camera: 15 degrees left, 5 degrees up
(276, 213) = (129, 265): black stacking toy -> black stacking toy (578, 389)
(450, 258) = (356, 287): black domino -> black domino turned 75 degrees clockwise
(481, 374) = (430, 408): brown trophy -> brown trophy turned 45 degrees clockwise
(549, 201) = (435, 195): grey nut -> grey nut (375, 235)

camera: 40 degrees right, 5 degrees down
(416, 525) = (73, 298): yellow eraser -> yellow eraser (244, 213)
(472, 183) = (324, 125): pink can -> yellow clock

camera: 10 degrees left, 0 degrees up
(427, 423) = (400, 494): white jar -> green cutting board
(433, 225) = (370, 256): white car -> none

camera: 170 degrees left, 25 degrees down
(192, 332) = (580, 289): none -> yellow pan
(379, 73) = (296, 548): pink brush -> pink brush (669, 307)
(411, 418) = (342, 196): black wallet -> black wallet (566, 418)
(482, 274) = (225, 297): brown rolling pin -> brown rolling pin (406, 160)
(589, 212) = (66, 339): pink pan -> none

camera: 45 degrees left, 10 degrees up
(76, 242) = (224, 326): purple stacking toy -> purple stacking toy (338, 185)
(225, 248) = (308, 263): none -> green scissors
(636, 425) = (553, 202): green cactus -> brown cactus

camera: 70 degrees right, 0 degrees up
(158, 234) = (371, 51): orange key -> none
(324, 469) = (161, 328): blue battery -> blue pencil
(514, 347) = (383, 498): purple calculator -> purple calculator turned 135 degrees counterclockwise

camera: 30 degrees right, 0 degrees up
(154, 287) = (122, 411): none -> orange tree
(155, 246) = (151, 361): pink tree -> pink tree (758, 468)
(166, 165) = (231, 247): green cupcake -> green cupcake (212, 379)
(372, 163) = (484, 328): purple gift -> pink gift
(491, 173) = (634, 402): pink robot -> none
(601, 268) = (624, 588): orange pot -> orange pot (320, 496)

_ _ _

### [WHAT TO DO]
Where a line in the records above contains the word "camera", copy that line.

### [RESPONSE BELOW]
camera: 15 degrees left, 5 degrees up
camera: 40 degrees right, 5 degrees down
camera: 10 degrees left, 0 degrees up
camera: 170 degrees left, 25 degrees down
camera: 45 degrees left, 10 degrees up
camera: 70 degrees right, 0 degrees up
camera: 30 degrees right, 0 degrees up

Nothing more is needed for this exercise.